Work instruction
Word for word, restate the line containing "old: white pan" and all the lines that come after it in the entries below. Include nothing from before it.

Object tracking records
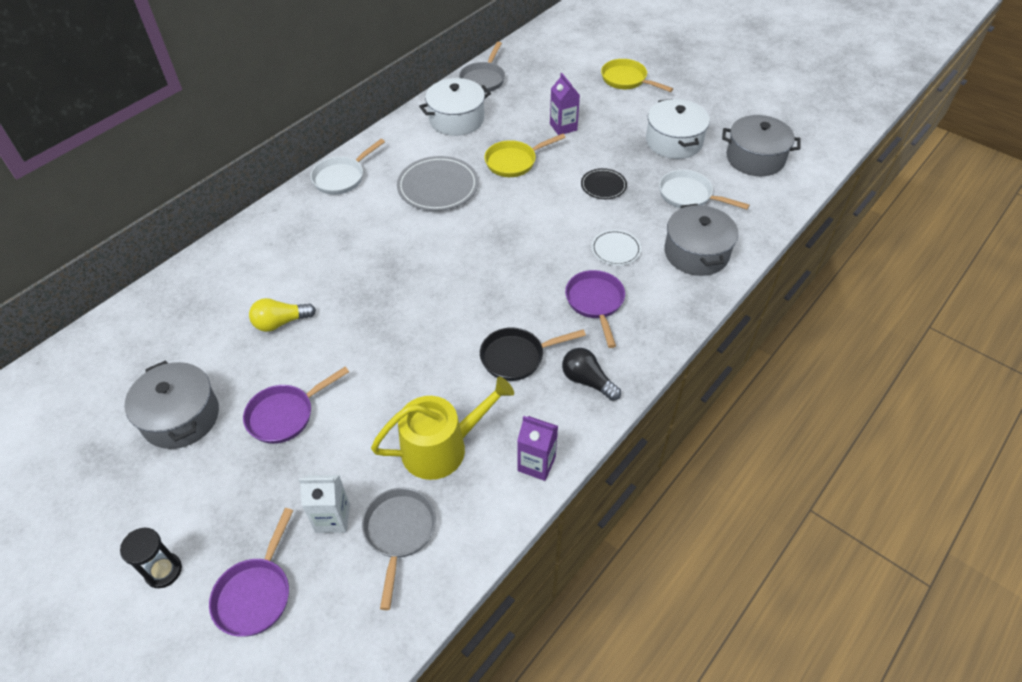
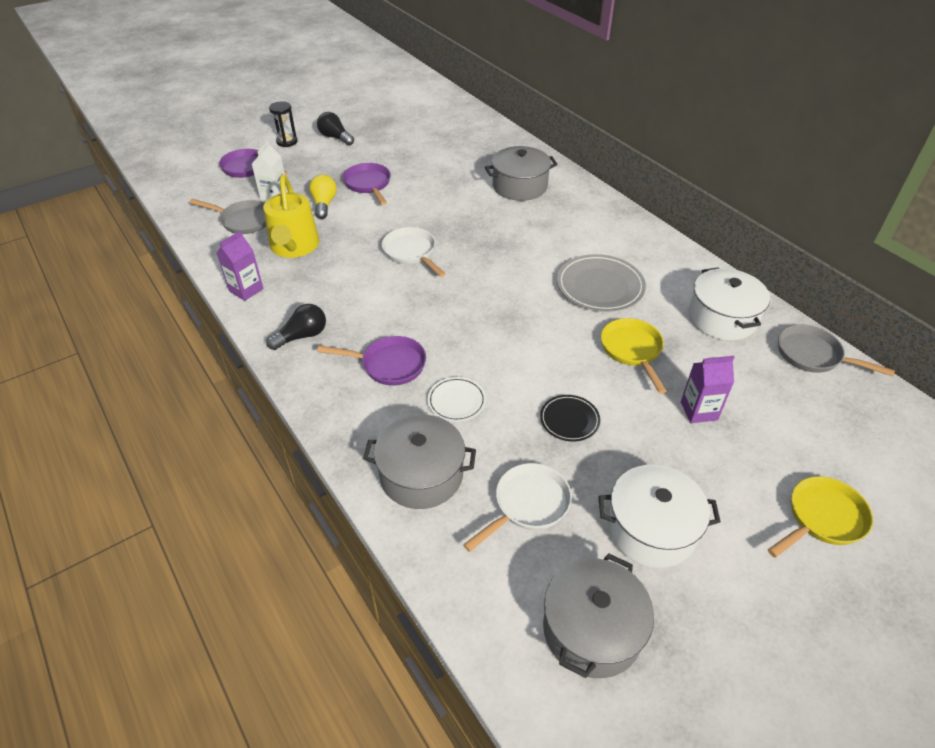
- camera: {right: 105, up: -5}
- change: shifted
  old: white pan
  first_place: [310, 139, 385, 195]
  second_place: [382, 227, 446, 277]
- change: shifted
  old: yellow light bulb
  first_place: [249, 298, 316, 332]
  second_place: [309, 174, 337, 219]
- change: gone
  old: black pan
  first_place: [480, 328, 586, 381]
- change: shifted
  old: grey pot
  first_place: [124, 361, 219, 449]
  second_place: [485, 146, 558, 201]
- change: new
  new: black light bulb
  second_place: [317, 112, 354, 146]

Answer to this exercise
  old: white pan
  first_place: [310, 139, 385, 195]
  second_place: [382, 227, 446, 277]
- change: shifted
  old: yellow light bulb
  first_place: [249, 298, 316, 332]
  second_place: [309, 174, 337, 219]
- change: gone
  old: black pan
  first_place: [480, 328, 586, 381]
- change: shifted
  old: grey pot
  first_place: [124, 361, 219, 449]
  second_place: [485, 146, 558, 201]
- change: new
  new: black light bulb
  second_place: [317, 112, 354, 146]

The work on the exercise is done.